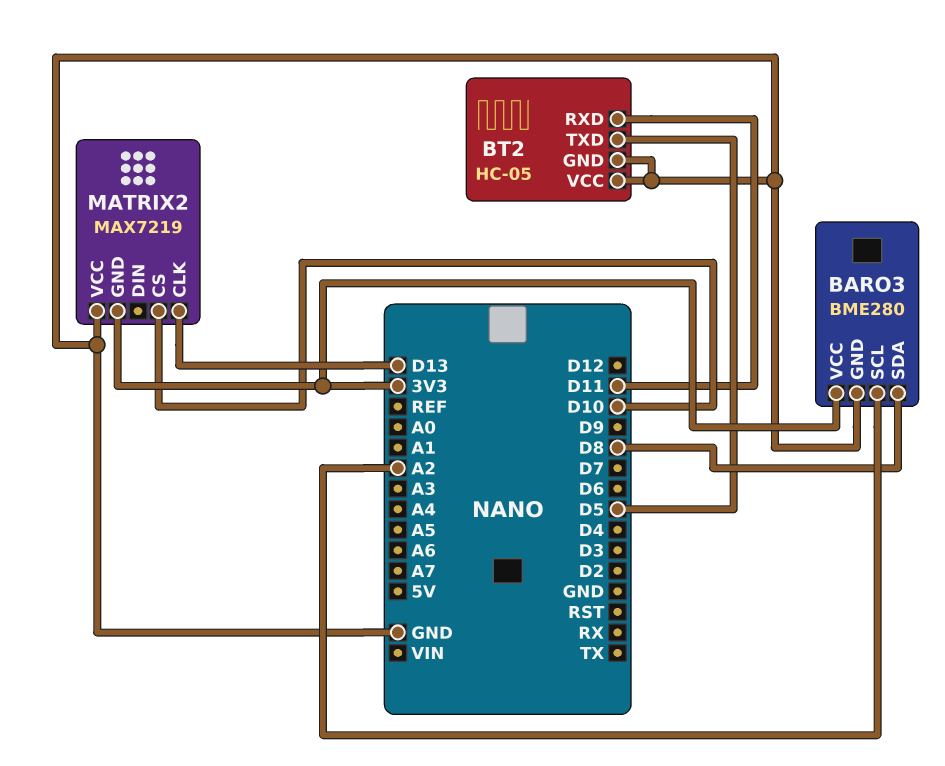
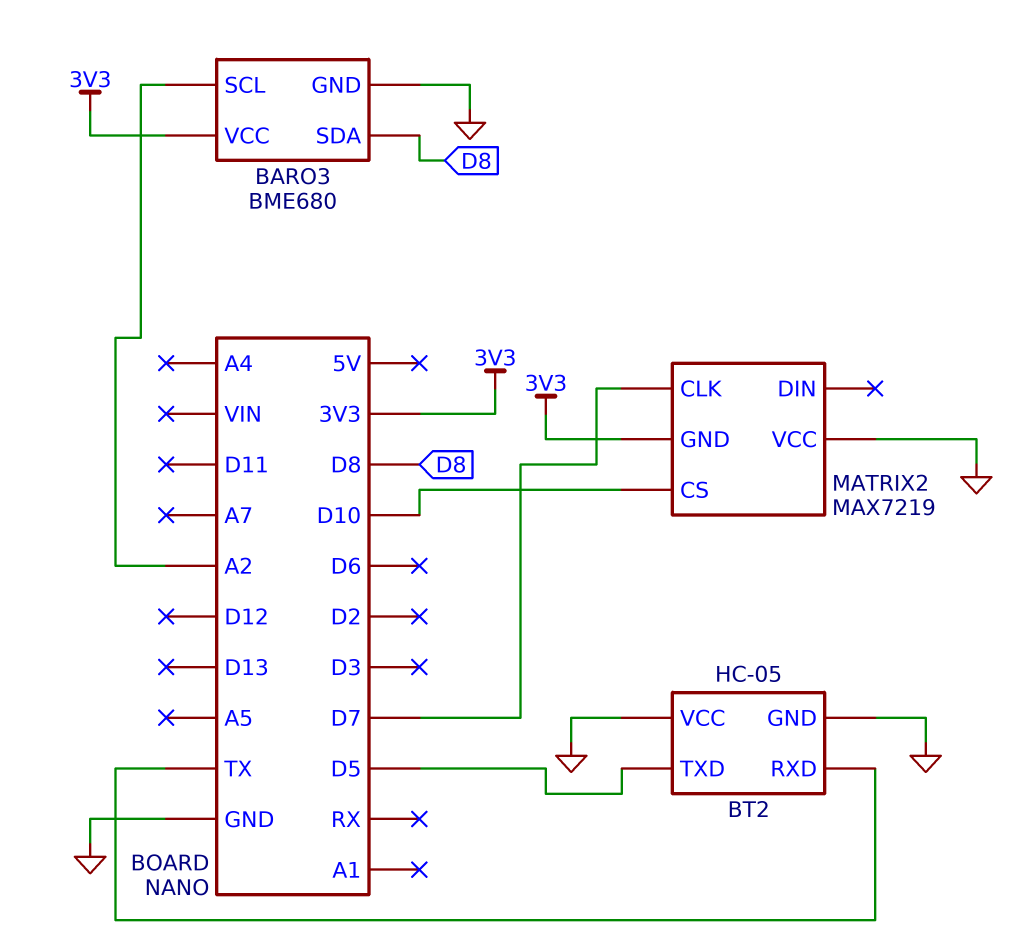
BARO3: BME280 -> BME680
BT2 pin RXD: D11 -> TX
MATRIX2 pin CLK: D13 -> D7

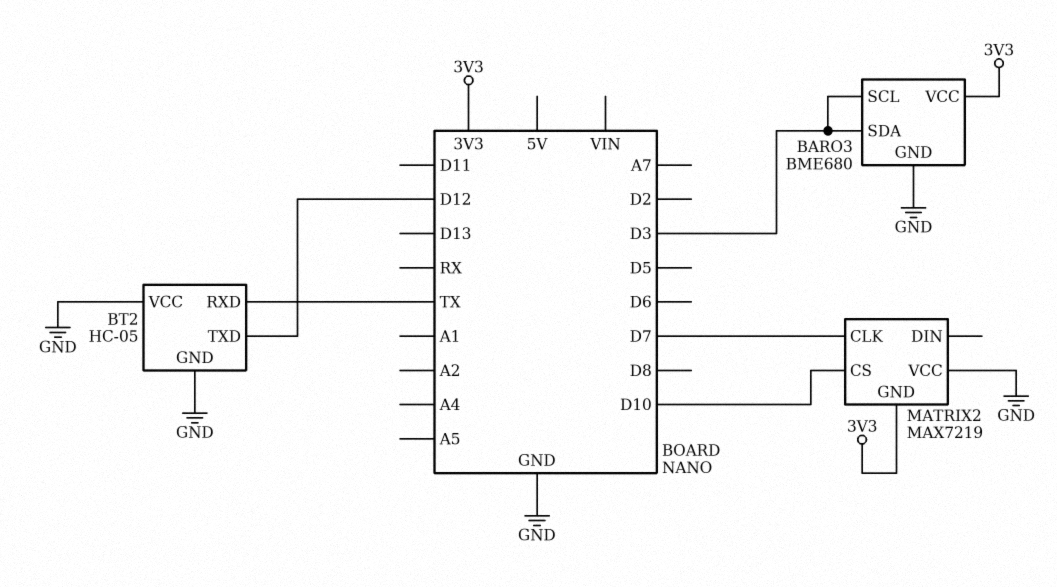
BARO3 pin SCL: A2 -> D3
BARO3 pin SDA: D8 -> D3
BT2 pin TXD: D5 -> D12

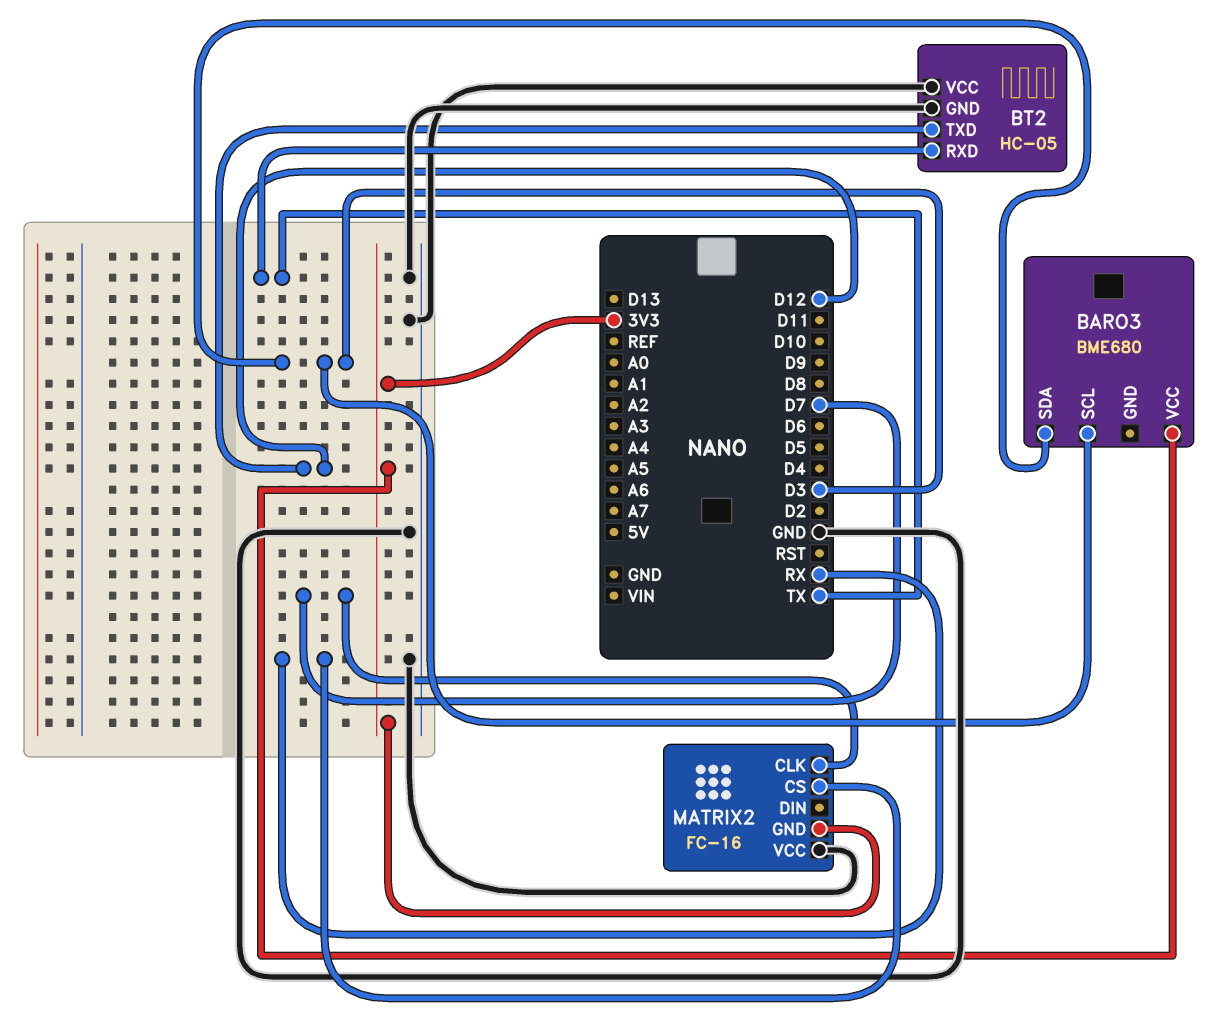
BARO3 pin GND: GND -> none
MATRIX2: MAX7219 -> FC-16
MATRIX2 pin CS: D10 -> RX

* * *

● Problem to solve: For this exercise, output only the lines from the one bearing "MATRIX2 pin CLK: D13 -> D7" to the end of the material above, exactly as written, with pictures left out.

● Exercise result:
MATRIX2 pin CLK: D13 -> D7

BARO3 pin SCL: A2 -> D3
BARO3 pin SDA: D8 -> D3
BT2 pin TXD: D5 -> D12

BARO3 pin GND: GND -> none
MATRIX2: MAX7219 -> FC-16
MATRIX2 pin CS: D10 -> RX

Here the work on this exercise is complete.